▸ EXERCISE AIM
Find and copy each line of the listing below that has the word "none" in it.

┌──

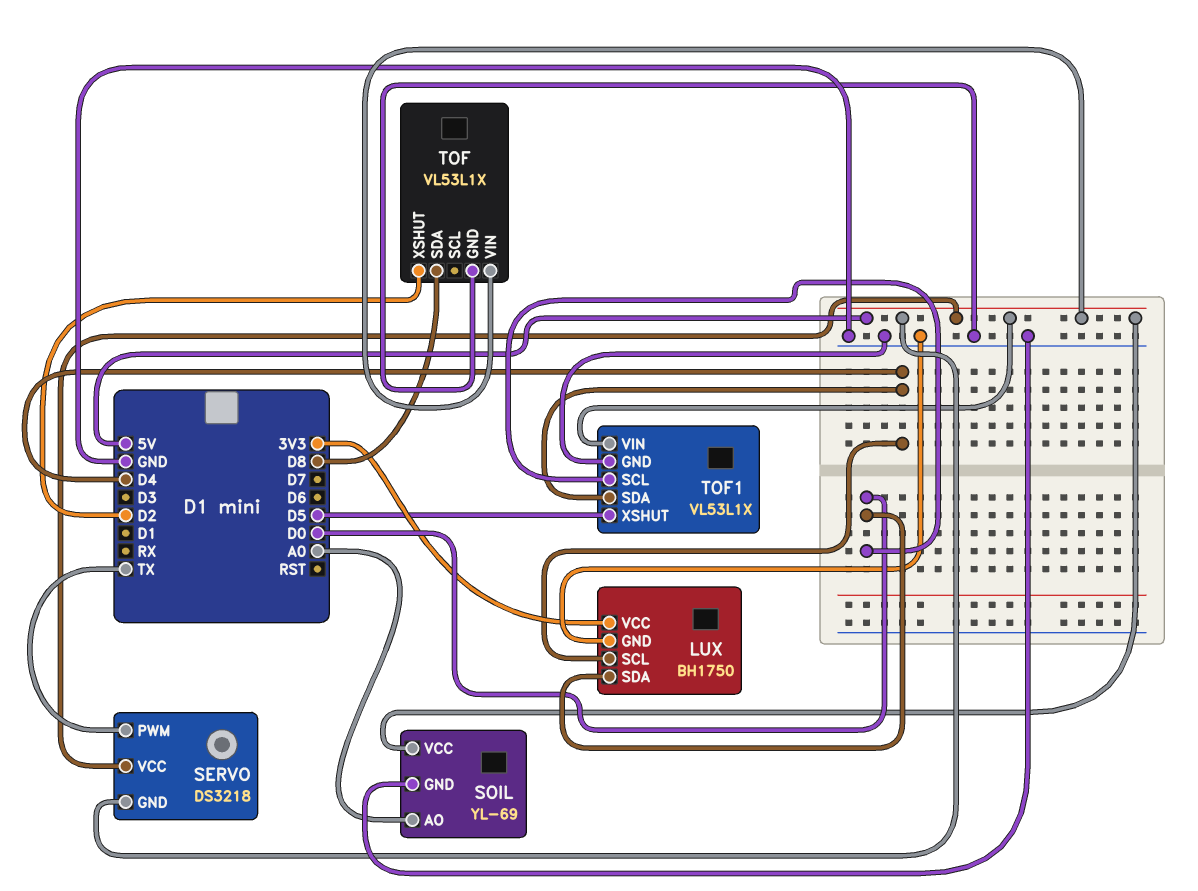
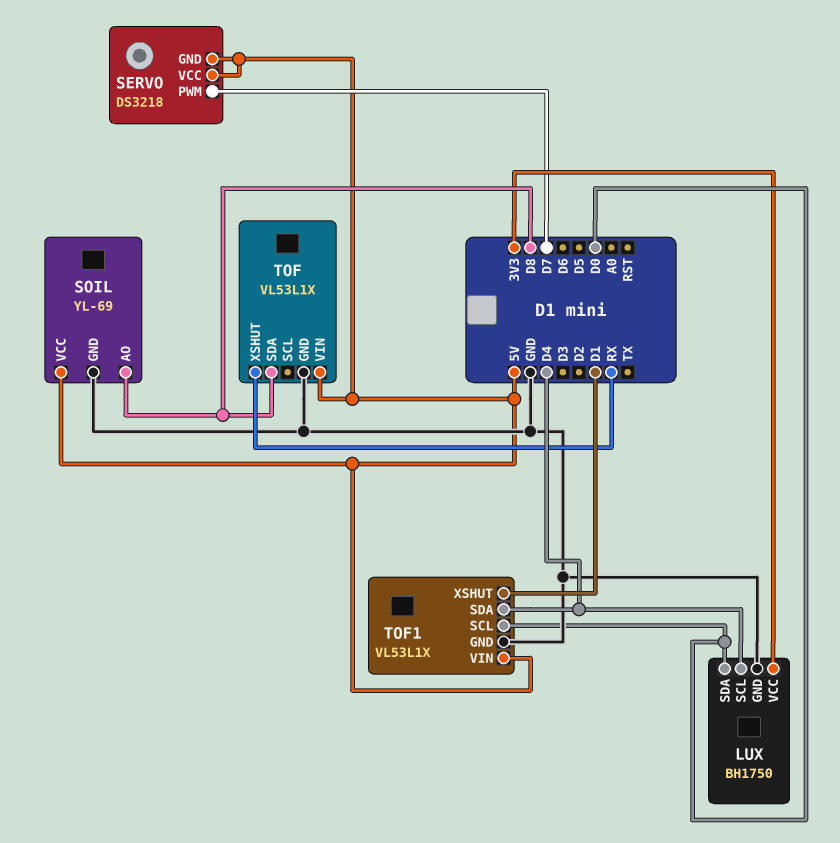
SERVO pin PWM: TX -> D7
SOIL pin AO: A0 -> D8
TOF pin XSHUT: D2 -> RX
TOF1 pin XSHUT: D5 -> D1

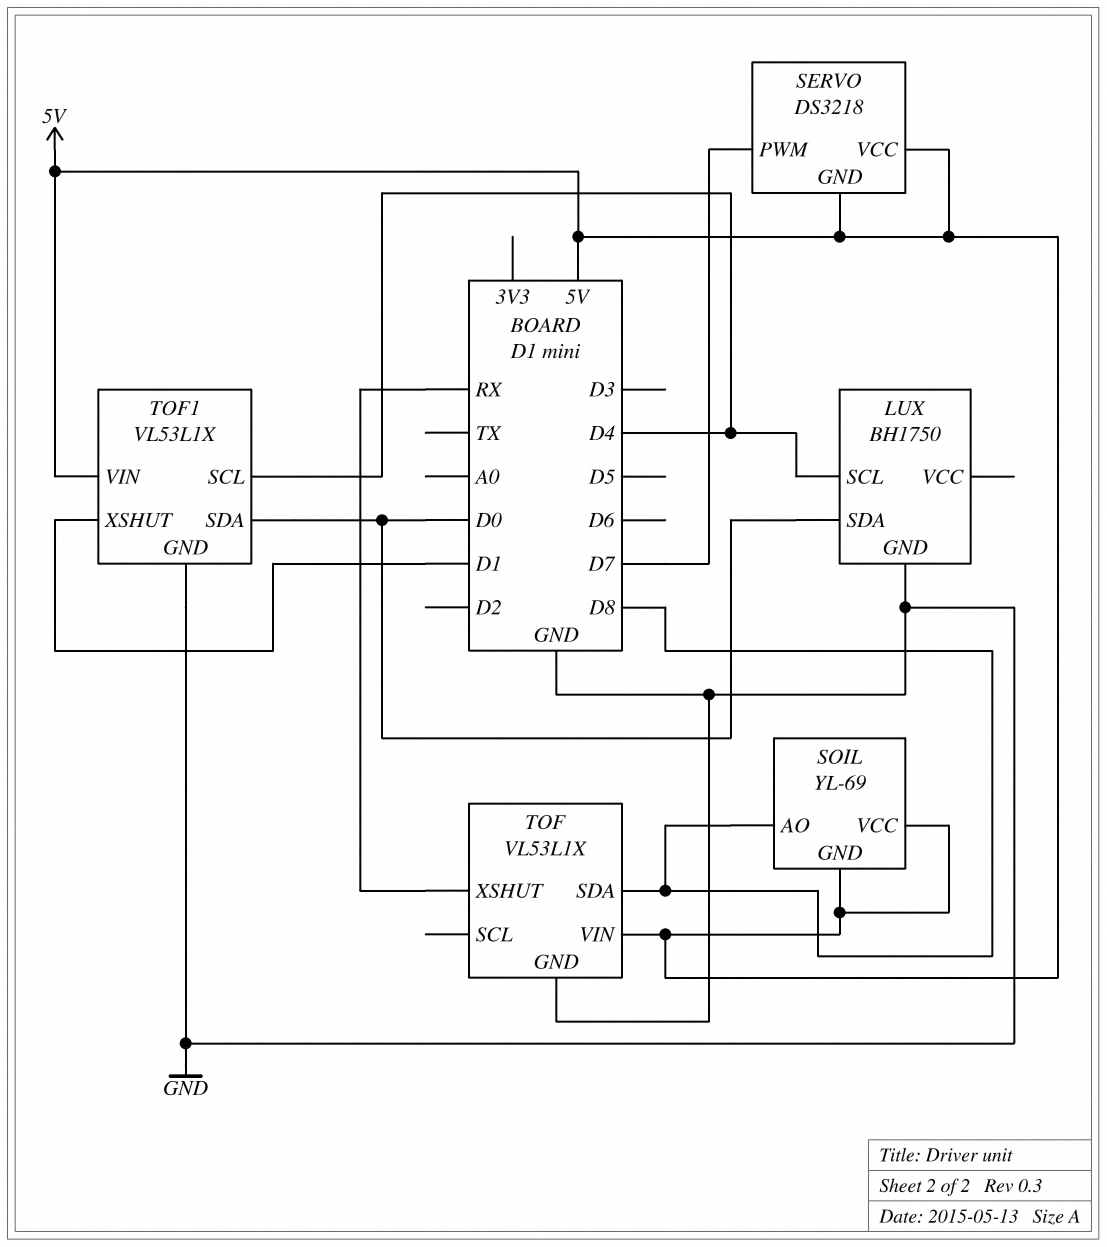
LUX pin VCC: 3V3 -> none
SOIL pin GND: GND -> 5V
TOF1 pin SCL: D0 -> D4
TOF1 pin SDA: D4 -> D0

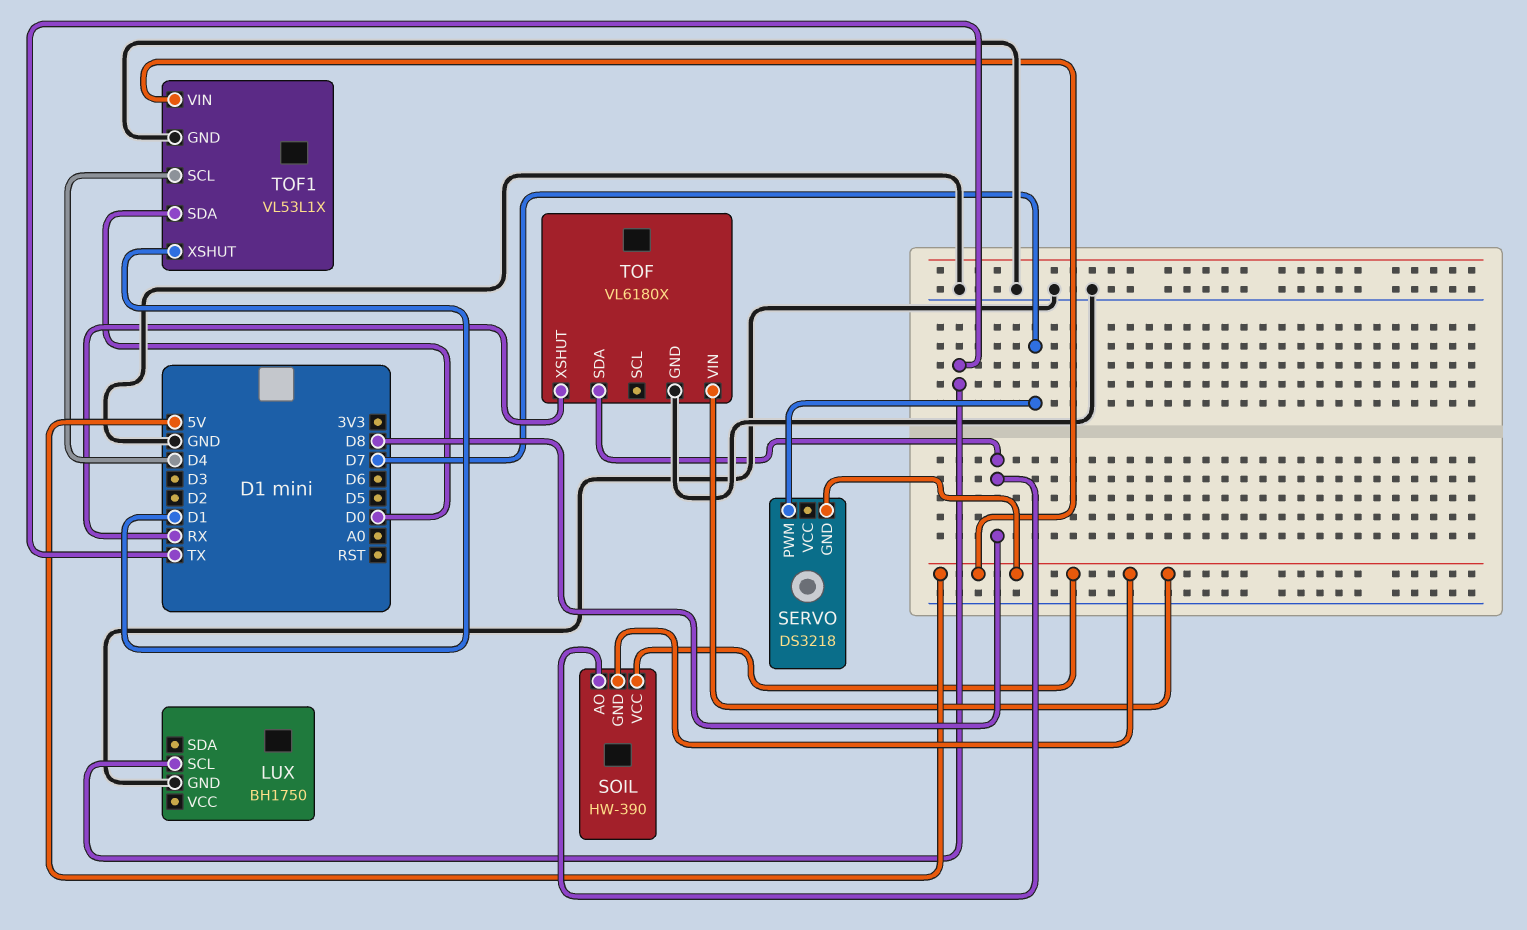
LUX pin SCL: D4 -> TX
LUX pin SDA: D0 -> none
SERVO pin VCC: 5V -> none
SOIL: YL-69 -> HW-390
TOF: VL53L1X -> VL6180X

└──

▸ EXPECTED ANSWER
LUX pin VCC: 3V3 -> none
LUX pin SDA: D0 -> none
SERVO pin VCC: 5V -> none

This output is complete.